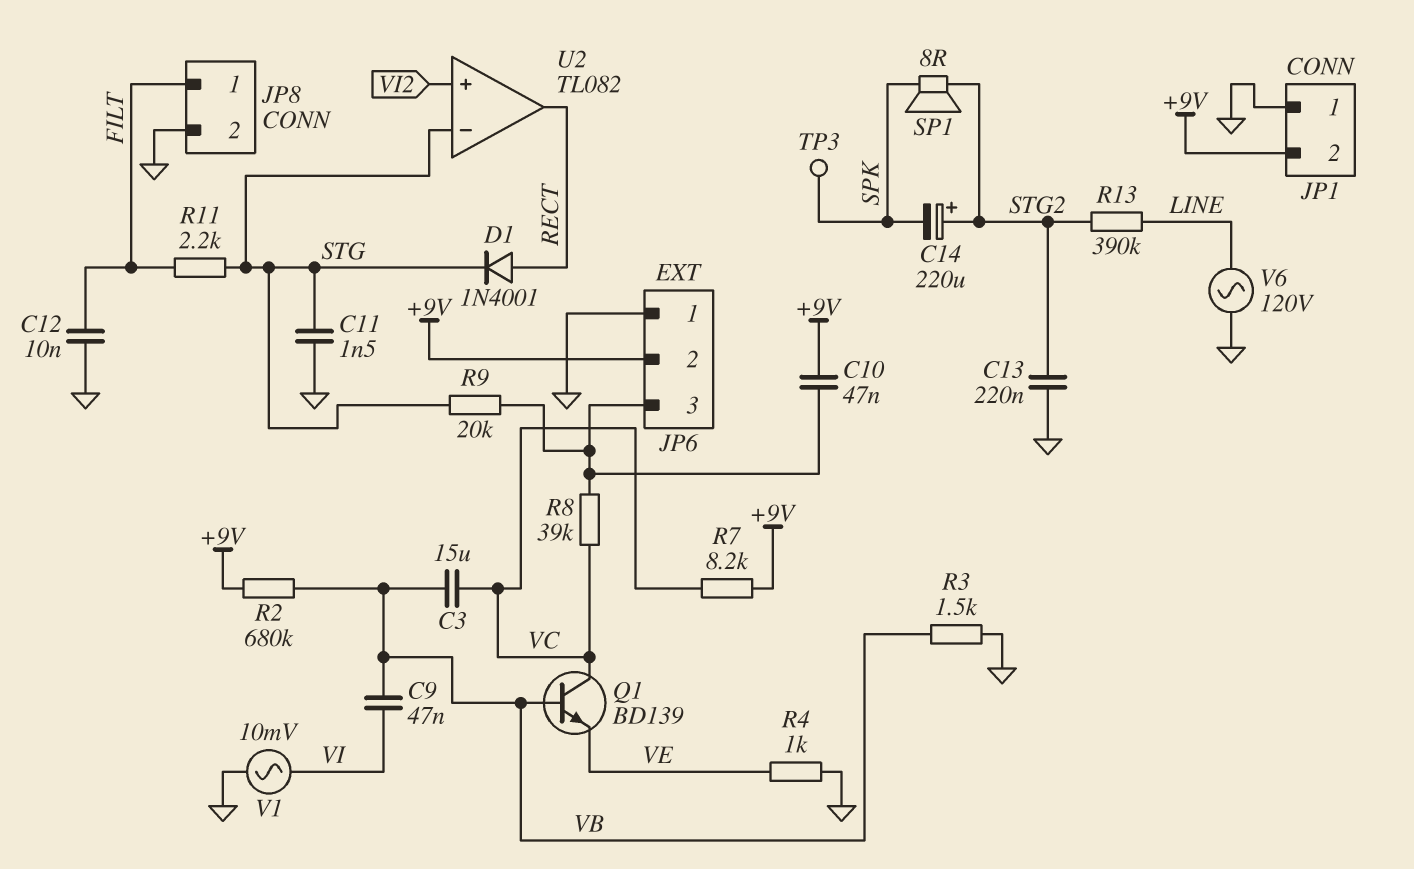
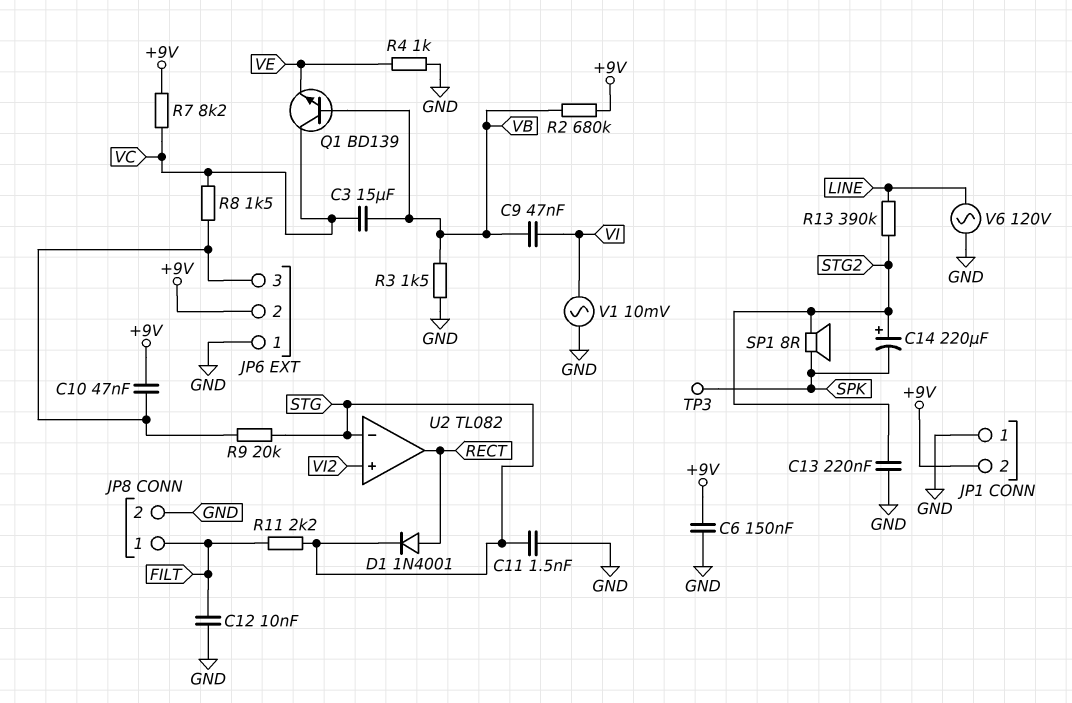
C6: none -> 150nF (+9V, GND)
R8: 39k (JP6/3, VC) -> 1.5k (JP6/3, VC)

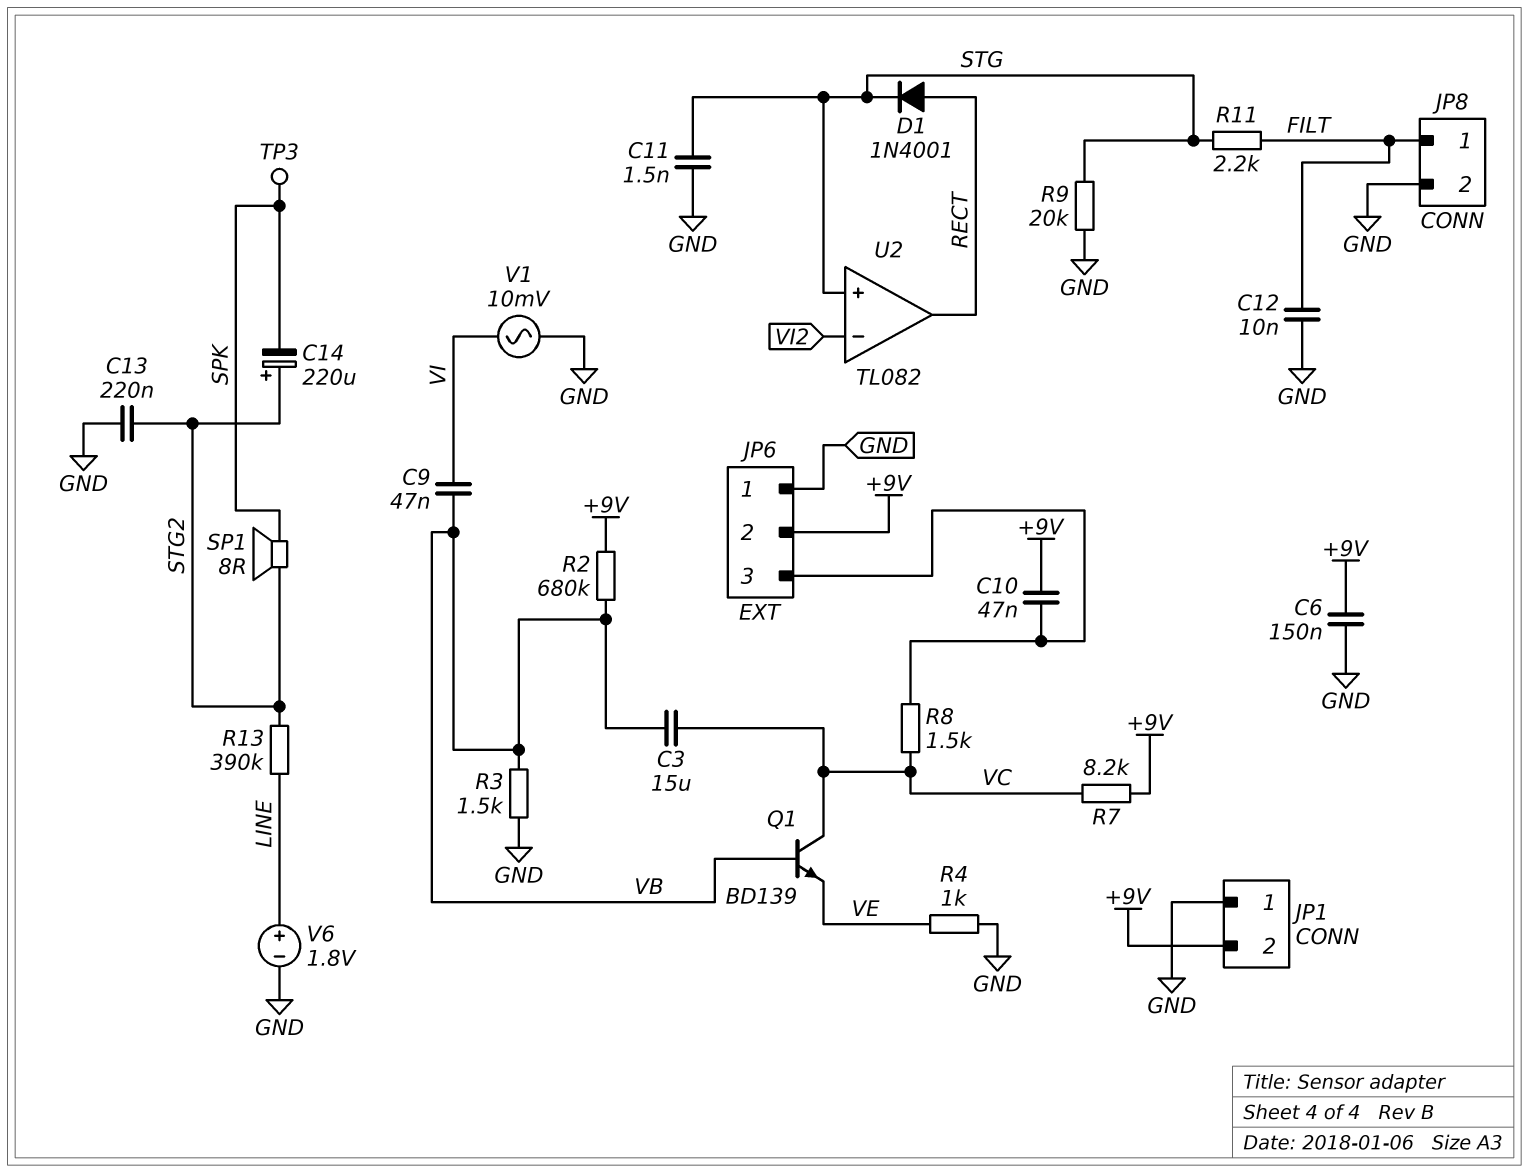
R9: 20k (JP6/3, STG) -> 20k (GND, STG)
U2 pin in+: VI2 -> STG
U2 pin in-: STG -> VI2
V6: AC 120V (GND, LINE) -> 1.8V (plus LINE, minus GND)

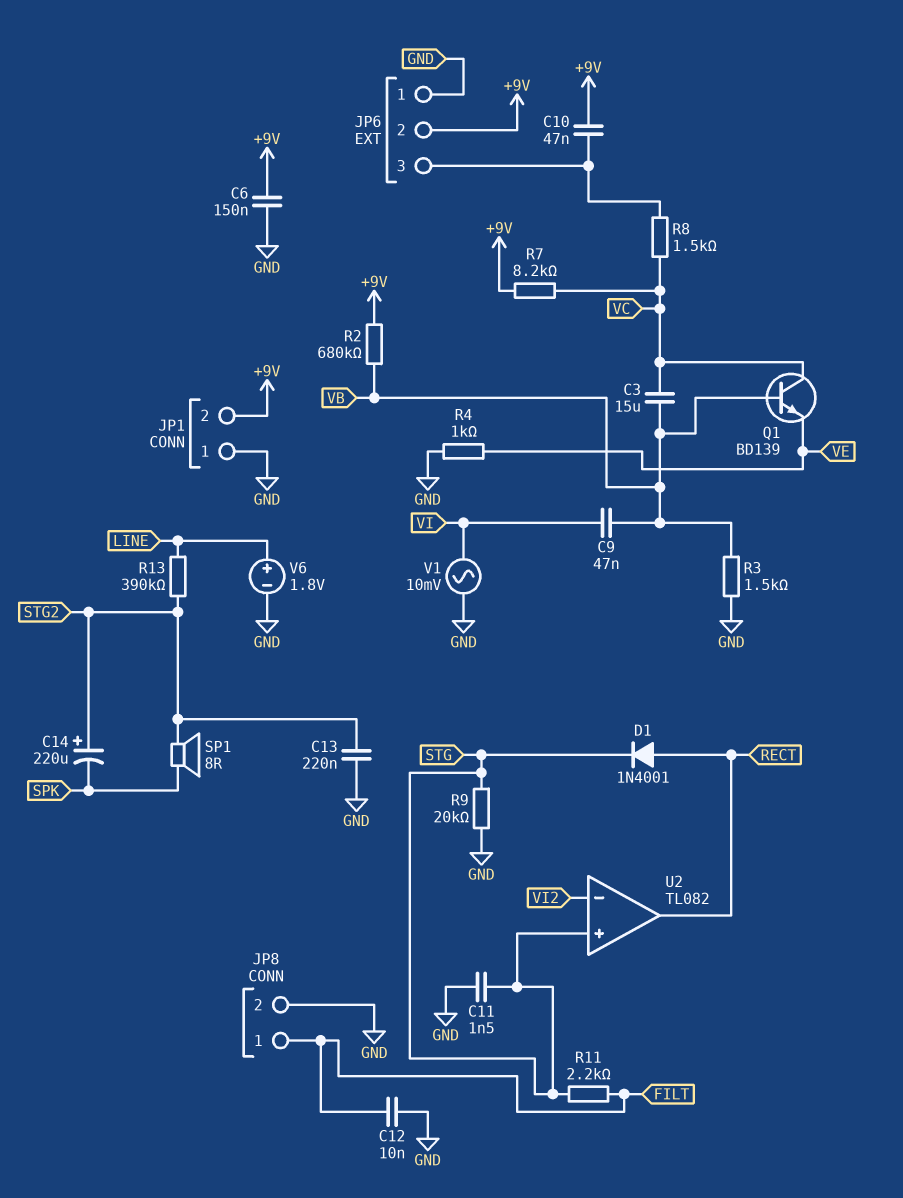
TP3: test point (SPK) -> none

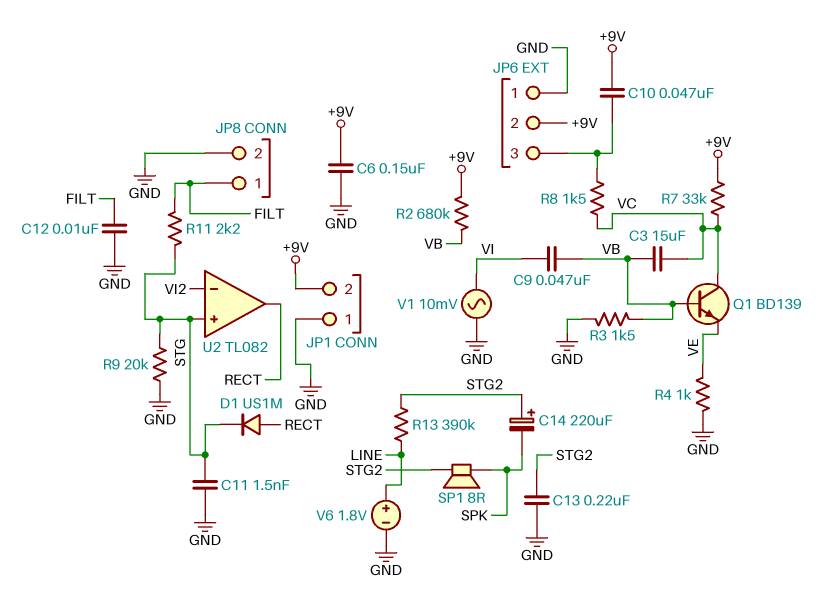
D1: diode 1N4001 (A RECT, K STG) -> diode US1M (A RECT, K STG)
R7: 8.2k (+9V, VC) -> 33k (+9V, VC)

==============================

### YOUR TASK:
Your answer must be an exact copy of the records, free of images.

### RESPONSE TO THE EXERCISE:
C6: none -> 150nF (+9V, GND)
R8: 39k (JP6/3, VC) -> 1.5k (JP6/3, VC)

R9: 20k (JP6/3, STG) -> 20k (GND, STG)
U2 pin in+: VI2 -> STG
U2 pin in-: STG -> VI2
V6: AC 120V (GND, LINE) -> 1.8V (plus LINE, minus GND)

TP3: test point (SPK) -> none

D1: diode 1N4001 (A RECT, K STG) -> diode US1M (A RECT, K STG)
R7: 8.2k (+9V, VC) -> 33k (+9V, VC)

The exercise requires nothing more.